From the line containing "RADIO1 pin VCC: none -> 3V3" down to the final line of the entries below, return each line exactly and drop the pictures.

Dataset records.
┌────────

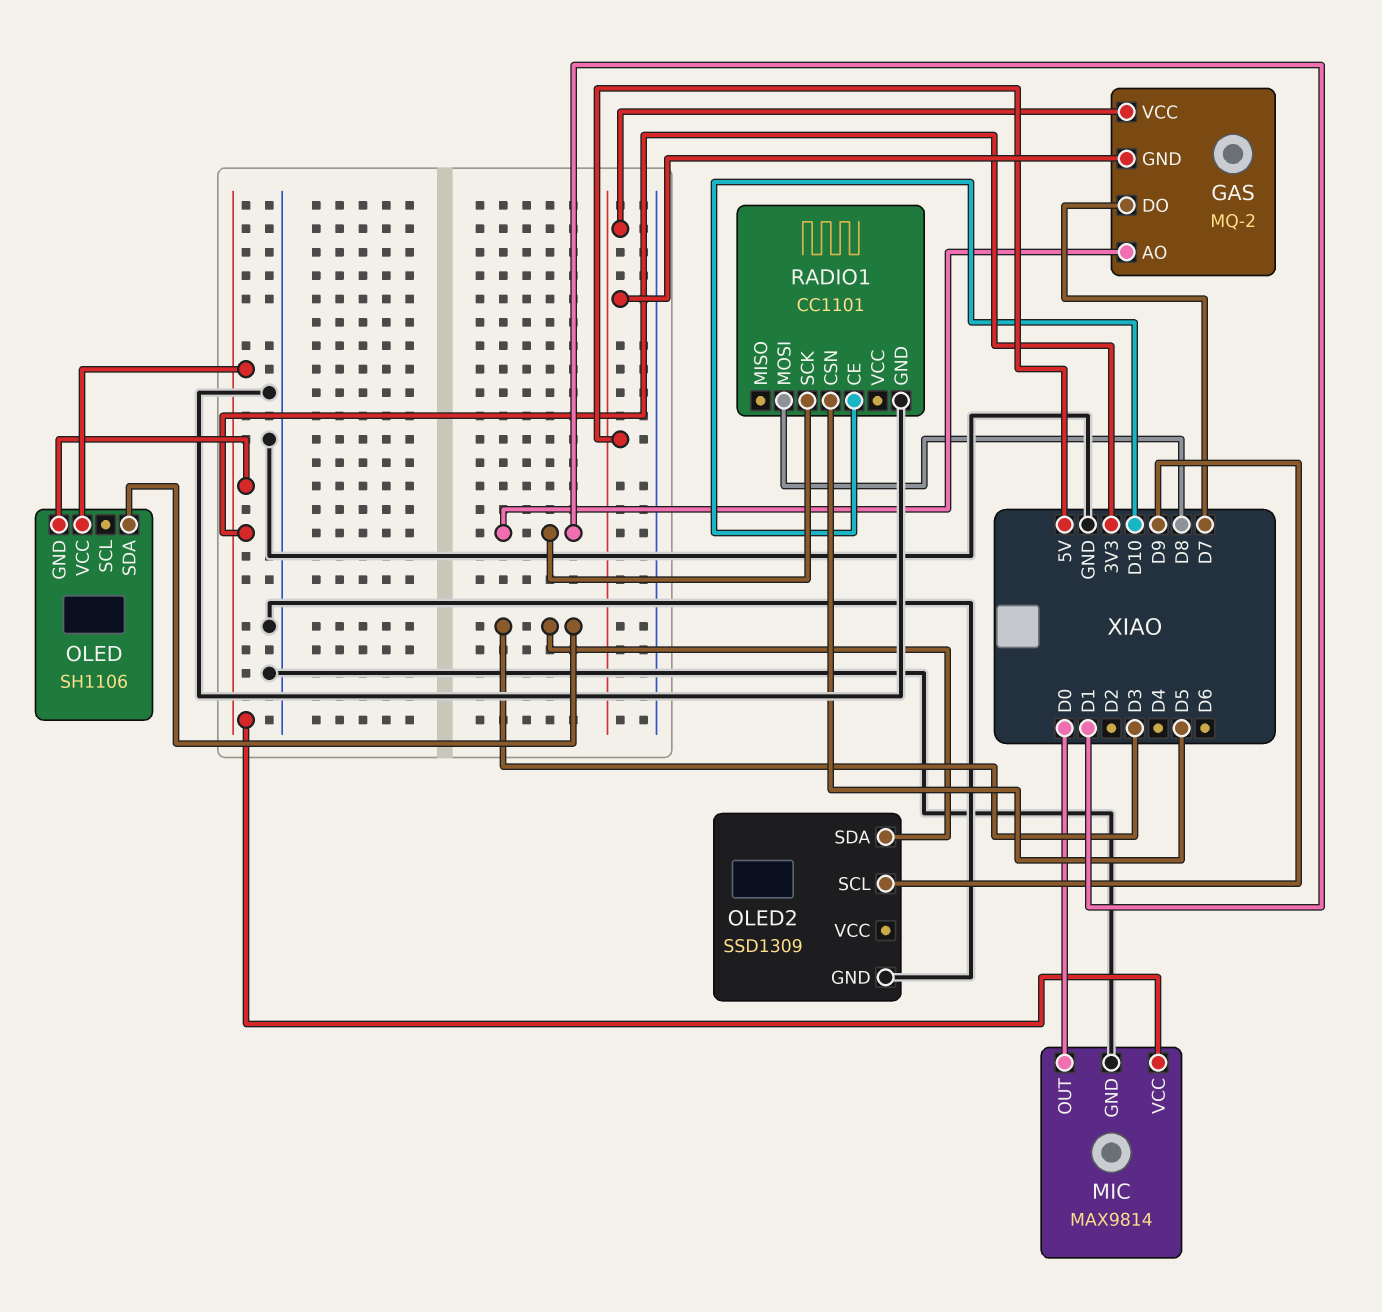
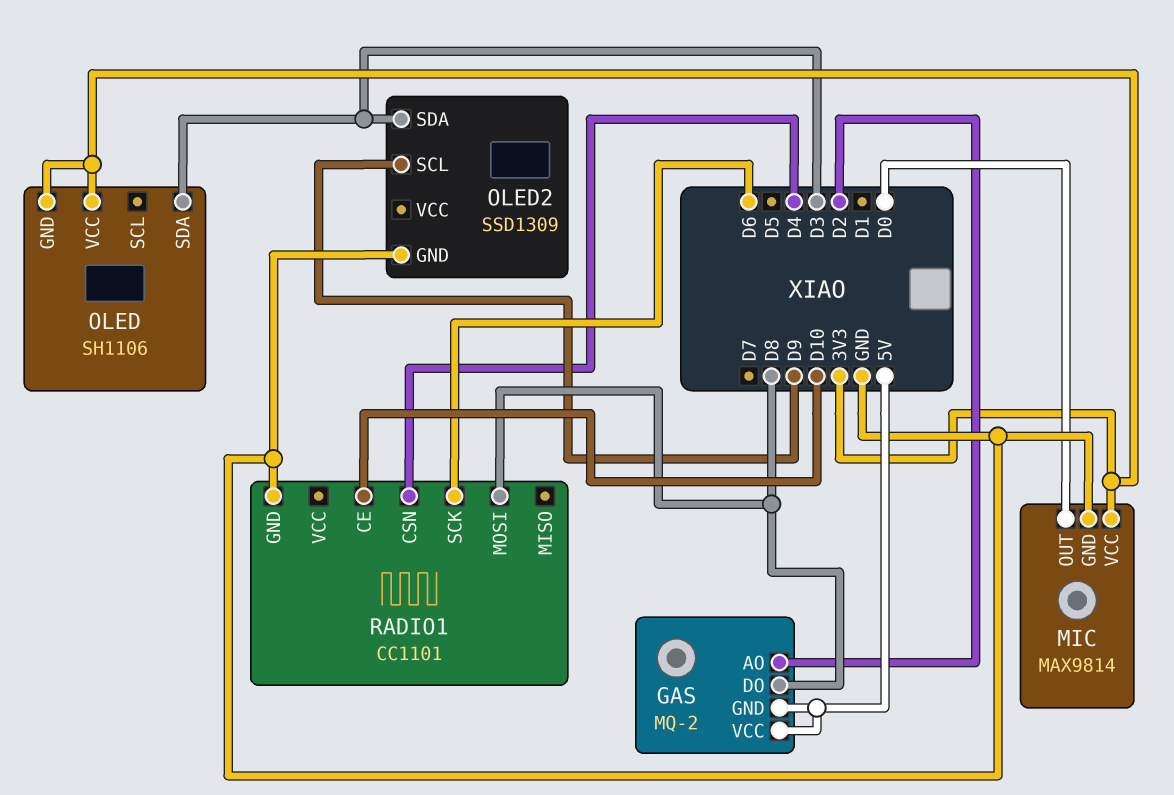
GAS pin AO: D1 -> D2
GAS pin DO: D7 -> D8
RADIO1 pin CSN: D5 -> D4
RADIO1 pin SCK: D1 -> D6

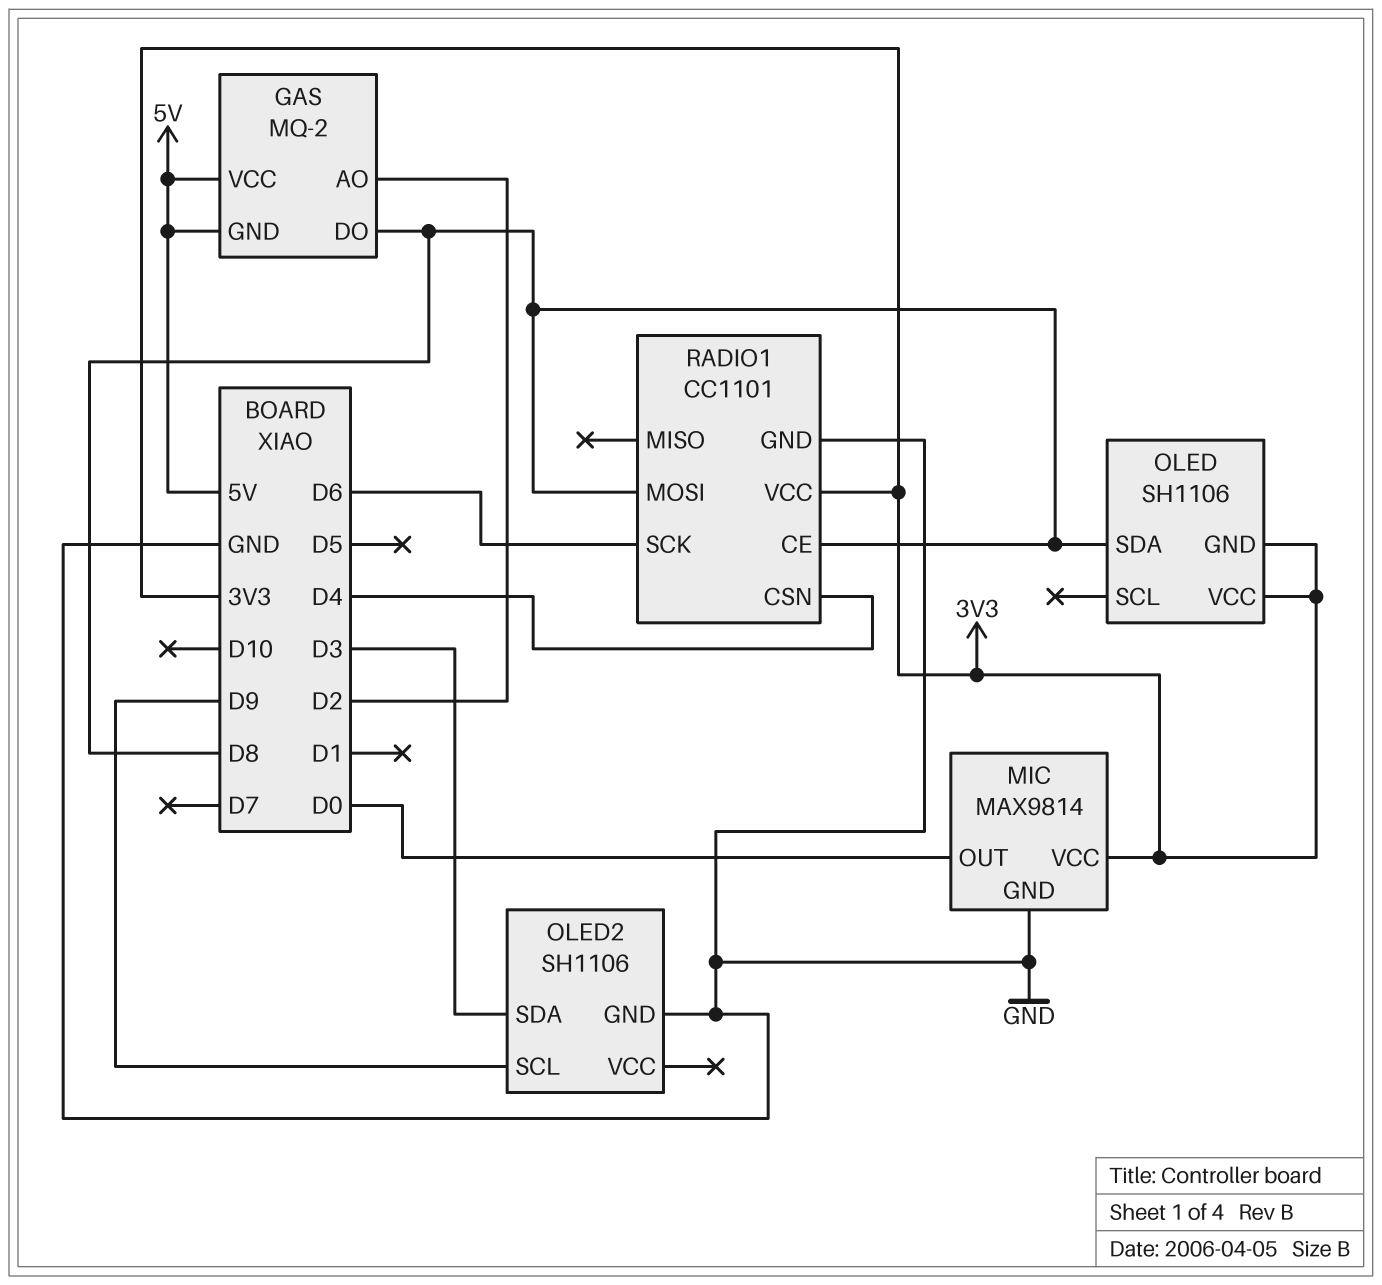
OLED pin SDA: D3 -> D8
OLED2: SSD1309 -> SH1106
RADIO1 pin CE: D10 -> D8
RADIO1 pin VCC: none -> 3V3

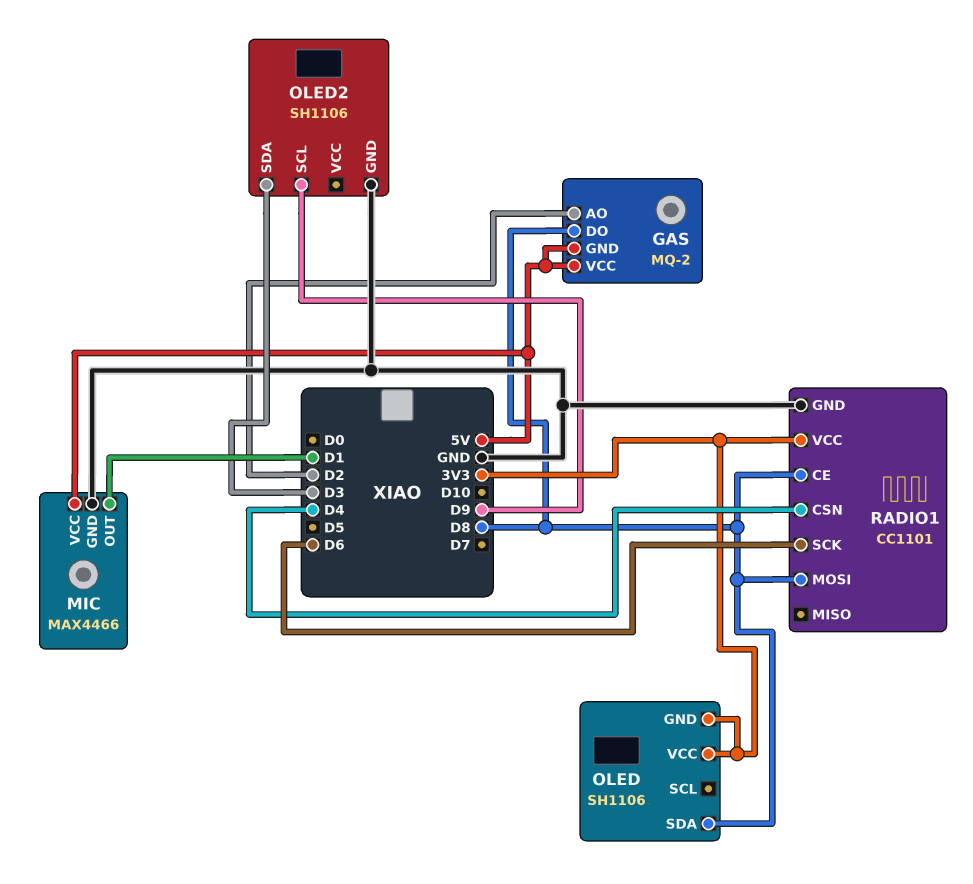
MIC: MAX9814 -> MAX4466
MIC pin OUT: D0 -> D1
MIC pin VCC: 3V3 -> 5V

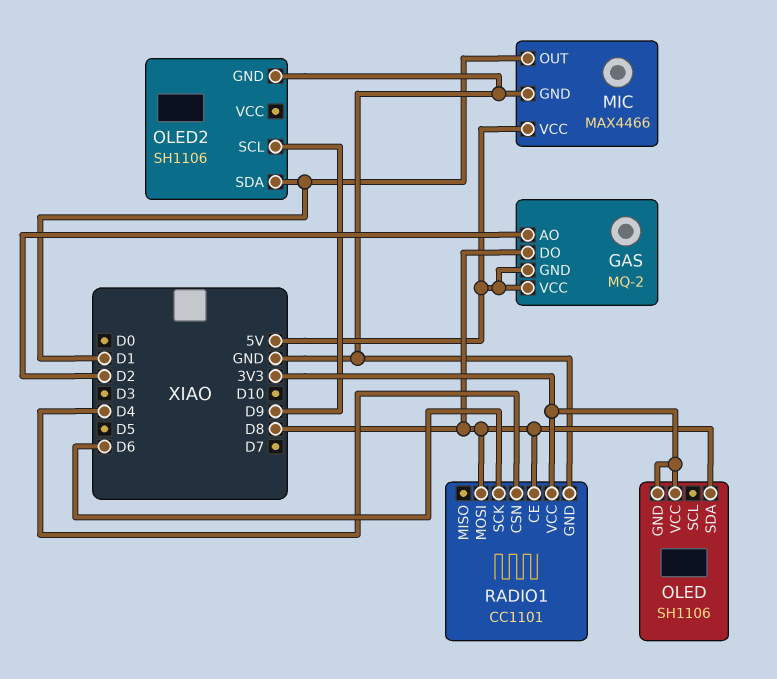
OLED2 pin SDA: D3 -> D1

└────────

Task result.
RADIO1 pin VCC: none -> 3V3

MIC: MAX9814 -> MAX4466
MIC pin OUT: D0 -> D1
MIC pin VCC: 3V3 -> 5V

OLED2 pin SDA: D3 -> D1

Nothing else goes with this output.